*What to do*:
Quote every item below verbatim, line for line.

-- start of Input records --

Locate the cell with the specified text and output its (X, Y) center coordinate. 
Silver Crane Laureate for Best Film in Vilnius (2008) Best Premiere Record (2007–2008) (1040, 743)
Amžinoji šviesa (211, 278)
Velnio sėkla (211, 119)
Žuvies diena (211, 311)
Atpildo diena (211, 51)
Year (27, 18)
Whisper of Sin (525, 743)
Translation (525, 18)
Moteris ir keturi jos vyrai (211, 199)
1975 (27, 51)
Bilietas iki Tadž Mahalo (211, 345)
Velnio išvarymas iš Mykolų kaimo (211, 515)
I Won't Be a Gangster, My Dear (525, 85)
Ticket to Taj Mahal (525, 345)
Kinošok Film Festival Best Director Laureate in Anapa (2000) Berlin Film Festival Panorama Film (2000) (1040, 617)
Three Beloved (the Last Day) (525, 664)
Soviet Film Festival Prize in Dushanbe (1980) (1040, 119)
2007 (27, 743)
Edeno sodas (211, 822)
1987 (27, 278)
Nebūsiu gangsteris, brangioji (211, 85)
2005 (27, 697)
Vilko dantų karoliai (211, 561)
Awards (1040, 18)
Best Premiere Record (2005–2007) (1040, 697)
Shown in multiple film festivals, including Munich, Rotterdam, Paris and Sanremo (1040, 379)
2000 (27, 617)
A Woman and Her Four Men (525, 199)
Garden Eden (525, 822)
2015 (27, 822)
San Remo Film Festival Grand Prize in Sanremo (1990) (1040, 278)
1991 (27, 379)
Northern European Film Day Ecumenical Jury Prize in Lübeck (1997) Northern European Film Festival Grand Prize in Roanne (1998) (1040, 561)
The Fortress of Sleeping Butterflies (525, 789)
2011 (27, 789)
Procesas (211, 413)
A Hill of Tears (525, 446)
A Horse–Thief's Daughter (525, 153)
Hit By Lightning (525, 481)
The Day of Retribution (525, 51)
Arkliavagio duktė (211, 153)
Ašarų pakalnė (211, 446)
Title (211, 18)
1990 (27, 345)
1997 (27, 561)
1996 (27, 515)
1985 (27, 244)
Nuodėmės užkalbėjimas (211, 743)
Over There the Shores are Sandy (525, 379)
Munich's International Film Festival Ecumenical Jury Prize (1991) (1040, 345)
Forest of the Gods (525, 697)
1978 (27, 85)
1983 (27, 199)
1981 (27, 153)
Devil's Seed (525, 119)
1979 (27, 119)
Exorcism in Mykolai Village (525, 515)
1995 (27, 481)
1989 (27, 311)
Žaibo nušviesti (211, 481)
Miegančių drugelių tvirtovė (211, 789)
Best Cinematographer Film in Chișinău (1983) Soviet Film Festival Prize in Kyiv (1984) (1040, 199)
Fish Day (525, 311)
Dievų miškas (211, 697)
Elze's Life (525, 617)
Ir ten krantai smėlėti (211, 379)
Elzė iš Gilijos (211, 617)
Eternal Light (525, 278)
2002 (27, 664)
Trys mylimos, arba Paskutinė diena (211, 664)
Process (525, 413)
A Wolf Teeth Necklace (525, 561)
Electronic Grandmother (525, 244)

-- end of Input records --

*Solution to this exercise*:
Locate the cell with the specified text and output its (X, Y) center coordinate. 
Silver Crane Laureate for Best Film in Vilnius (2008) Best Premiere Record (2007–2008) (1040, 743)
Amžinoji šviesa (211, 278)
Velnio sėkla (211, 119)
Žuvies diena (211, 311)
Atpildo diena (211, 51)
Year (27, 18)
Whisper of Sin (525, 743)
Translation (525, 18)
Moteris ir keturi jos vyrai (211, 199)
1975 (27, 51)
Bilietas iki Tadž Mahalo (211, 345)
Velnio išvarymas iš Mykolų kaimo (211, 515)
I Won't Be a Gangster, My Dear (525, 85)
Ticket to Taj Mahal (525, 345)
Kinošok Film Festival Best Director Laureate in Anapa (2000) Berlin Film Festival Panorama Film (2000) (1040, 617)
Three Beloved (the Last Day) (525, 664)
Soviet Film Festival Prize in Dushanbe (1980) (1040, 119)
2007 (27, 743)
Edeno sodas (211, 822)
1987 (27, 278)
Nebūsiu gangsteris, brangioji (211, 85)
2005 (27, 697)
Vilko dantų karoliai (211, 561)
Awards (1040, 18)
Best Premiere Record (2005–2007) (1040, 697)
Shown in multiple film festivals, including Munich, Rotterdam, Paris and Sanremo (1040, 379)
2000 (27, 617)
A Woman and Her Four Men (525, 199)
Garden Eden (525, 822)
2015 (27, 822)
San Remo Film Festival Grand Prize in Sanremo (1990) (1040, 278)
1991 (27, 379)
Northern European Film Day Ecumenical Jury Prize in Lübeck (1997) Northern European Film Festival Grand Prize in Roanne (1998) (1040, 561)
The Fortress of Sleeping Butterflies (525, 789)
2011 (27, 789)
Procesas (211, 413)
A Hill of Tears (525, 446)
A Horse–Thief's Daughter (525, 153)
Hit By Lightning (525, 481)
The Day of Retribution (525, 51)
Arkliavagio duktė (211, 153)
Ašarų pakalnė (211, 446)
Title (211, 18)
1990 (27, 345)
1997 (27, 561)
1996 (27, 515)
1985 (27, 244)
Nuodėmės užkalbėjimas (211, 743)
Over There the Shores are Sandy (525, 379)
Munich's International Film Festival Ecumenical Jury Prize (1991) (1040, 345)
Forest of the Gods (525, 697)
1978 (27, 85)
1983 (27, 199)
1981 (27, 153)
Devil's Seed (525, 119)
1979 (27, 119)
Exorcism in Mykolai Village (525, 515)
1995 (27, 481)
1989 (27, 311)
Žaibo nušviesti (211, 481)
Miegančių drugelių tvirtovė (211, 789)
Best Cinematographer Film in Chișinău (1983) Soviet Film Festival Prize in Kyiv (1984) (1040, 199)
Fish Day (525, 311)
Dievų miškas (211, 697)
Elze's Life (525, 617)
Ir ten krantai smėlėti (211, 379)
Elzė iš Gilijos (211, 617)
Eternal Light (525, 278)
2002 (27, 664)
Trys mylimos, arba Paskutinė diena (211, 664)
Process (525, 413)
A Wolf Teeth Necklace (525, 561)
Electronic Grandmother (525, 244)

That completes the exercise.